Your task is to retype, exactly and only, the lines from the one containing "orange line: (101, 127)" to the final line of the entries, leaving out all pictures.
*** INPUT DATA Section Begins ***
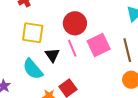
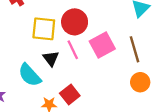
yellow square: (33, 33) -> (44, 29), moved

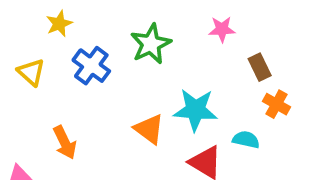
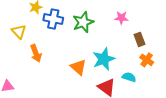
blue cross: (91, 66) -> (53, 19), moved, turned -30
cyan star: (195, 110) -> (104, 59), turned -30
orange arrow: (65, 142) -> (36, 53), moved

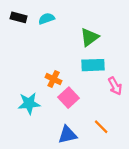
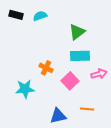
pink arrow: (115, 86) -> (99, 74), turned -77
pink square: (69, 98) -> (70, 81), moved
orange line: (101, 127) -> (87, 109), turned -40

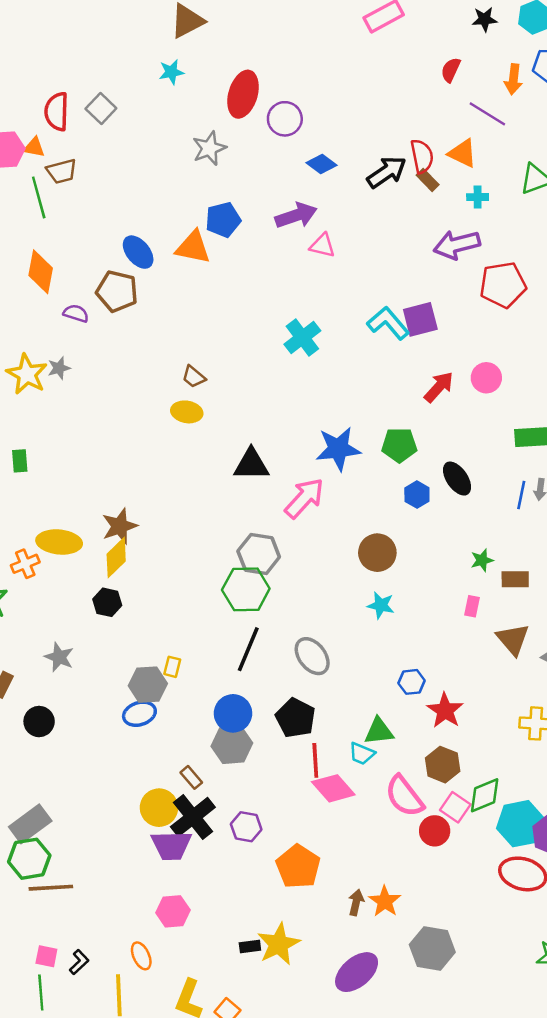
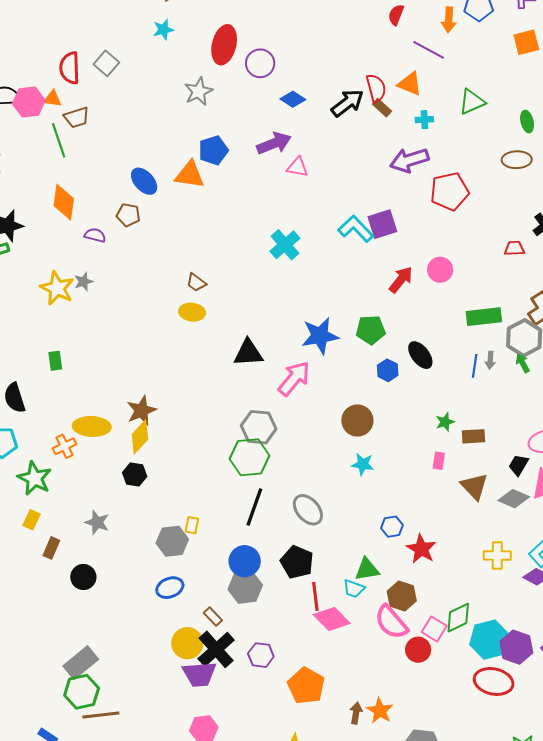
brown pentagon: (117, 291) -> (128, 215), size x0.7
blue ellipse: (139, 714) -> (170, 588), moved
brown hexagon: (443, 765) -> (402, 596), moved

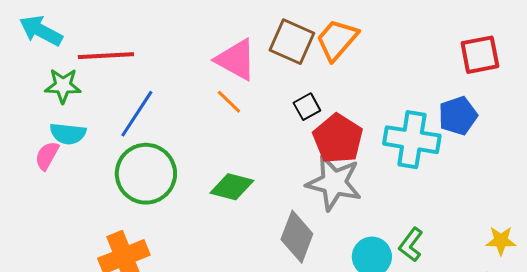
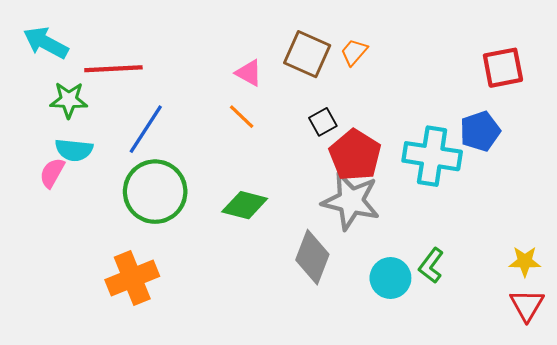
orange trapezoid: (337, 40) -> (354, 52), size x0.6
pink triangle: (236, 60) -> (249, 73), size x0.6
*** INPUT DATA Section Ends ***
→ SOLUTION TO THIS PROBLEM
orange line: (101, 127) -> (87, 109), turned -40

brown pentagon: (117, 291) -> (128, 215), size x0.7
blue ellipse: (139, 714) -> (170, 588), moved
brown hexagon: (443, 765) -> (402, 596), moved

orange trapezoid: (337, 40) -> (354, 52), size x0.6
pink triangle: (236, 60) -> (249, 73), size x0.6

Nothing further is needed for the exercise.